▶ **What you should do**
Extract from the listing below every line that contains the word "behind".

▶ **Data extract**
[BEGIN]
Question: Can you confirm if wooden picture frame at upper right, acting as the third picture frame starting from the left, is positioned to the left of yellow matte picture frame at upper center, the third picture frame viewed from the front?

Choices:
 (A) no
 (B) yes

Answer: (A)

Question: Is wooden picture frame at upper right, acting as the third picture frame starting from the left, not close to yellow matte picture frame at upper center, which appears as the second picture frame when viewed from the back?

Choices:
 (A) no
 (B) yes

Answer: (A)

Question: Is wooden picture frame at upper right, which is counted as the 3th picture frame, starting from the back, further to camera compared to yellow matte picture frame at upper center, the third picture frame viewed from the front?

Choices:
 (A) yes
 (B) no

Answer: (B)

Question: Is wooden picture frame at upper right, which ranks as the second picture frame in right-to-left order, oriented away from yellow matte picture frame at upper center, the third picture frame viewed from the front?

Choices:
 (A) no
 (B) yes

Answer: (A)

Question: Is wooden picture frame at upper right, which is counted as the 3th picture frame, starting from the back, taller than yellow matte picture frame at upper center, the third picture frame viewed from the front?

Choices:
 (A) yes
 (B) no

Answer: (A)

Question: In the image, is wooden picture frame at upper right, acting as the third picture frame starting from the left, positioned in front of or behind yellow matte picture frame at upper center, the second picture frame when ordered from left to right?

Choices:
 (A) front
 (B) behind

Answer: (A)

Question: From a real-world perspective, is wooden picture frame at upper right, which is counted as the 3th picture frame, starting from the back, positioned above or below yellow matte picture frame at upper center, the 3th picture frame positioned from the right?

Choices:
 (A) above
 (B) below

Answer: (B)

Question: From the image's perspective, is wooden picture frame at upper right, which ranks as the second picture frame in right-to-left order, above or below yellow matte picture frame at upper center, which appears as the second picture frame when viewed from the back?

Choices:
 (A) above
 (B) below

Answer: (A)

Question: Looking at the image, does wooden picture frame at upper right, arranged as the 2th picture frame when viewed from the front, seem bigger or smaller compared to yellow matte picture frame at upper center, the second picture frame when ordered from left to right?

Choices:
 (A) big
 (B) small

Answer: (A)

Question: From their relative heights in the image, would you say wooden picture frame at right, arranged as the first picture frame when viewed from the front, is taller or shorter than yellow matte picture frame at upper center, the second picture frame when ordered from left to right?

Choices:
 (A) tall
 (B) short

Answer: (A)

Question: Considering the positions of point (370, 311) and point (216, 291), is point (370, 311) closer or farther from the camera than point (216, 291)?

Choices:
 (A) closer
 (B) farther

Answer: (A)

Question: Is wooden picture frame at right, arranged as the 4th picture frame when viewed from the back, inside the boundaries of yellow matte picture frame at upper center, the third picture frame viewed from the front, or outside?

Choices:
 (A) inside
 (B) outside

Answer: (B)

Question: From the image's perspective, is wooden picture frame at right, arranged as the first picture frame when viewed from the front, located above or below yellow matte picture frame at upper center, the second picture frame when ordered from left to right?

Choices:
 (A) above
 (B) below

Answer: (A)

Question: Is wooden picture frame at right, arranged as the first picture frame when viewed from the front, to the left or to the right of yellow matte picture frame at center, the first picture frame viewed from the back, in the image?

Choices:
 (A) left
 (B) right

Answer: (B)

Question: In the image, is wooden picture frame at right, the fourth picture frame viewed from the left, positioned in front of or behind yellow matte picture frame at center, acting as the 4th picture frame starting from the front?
[END]
▶ **Written response**
Question: In the image, is wooden picture frame at upper right, acting as the third picture frame starting from the left, positioned in front of or behind yellow matte picture frame at upper center, the second picture frame when ordered from left to right?
 (B) behind
Question: In the image, is wooden picture frame at right, the fourth picture frame viewed from the left, positioned in front of or behind yellow matte picture frame at center, acting as the 4th picture frame starting from the front?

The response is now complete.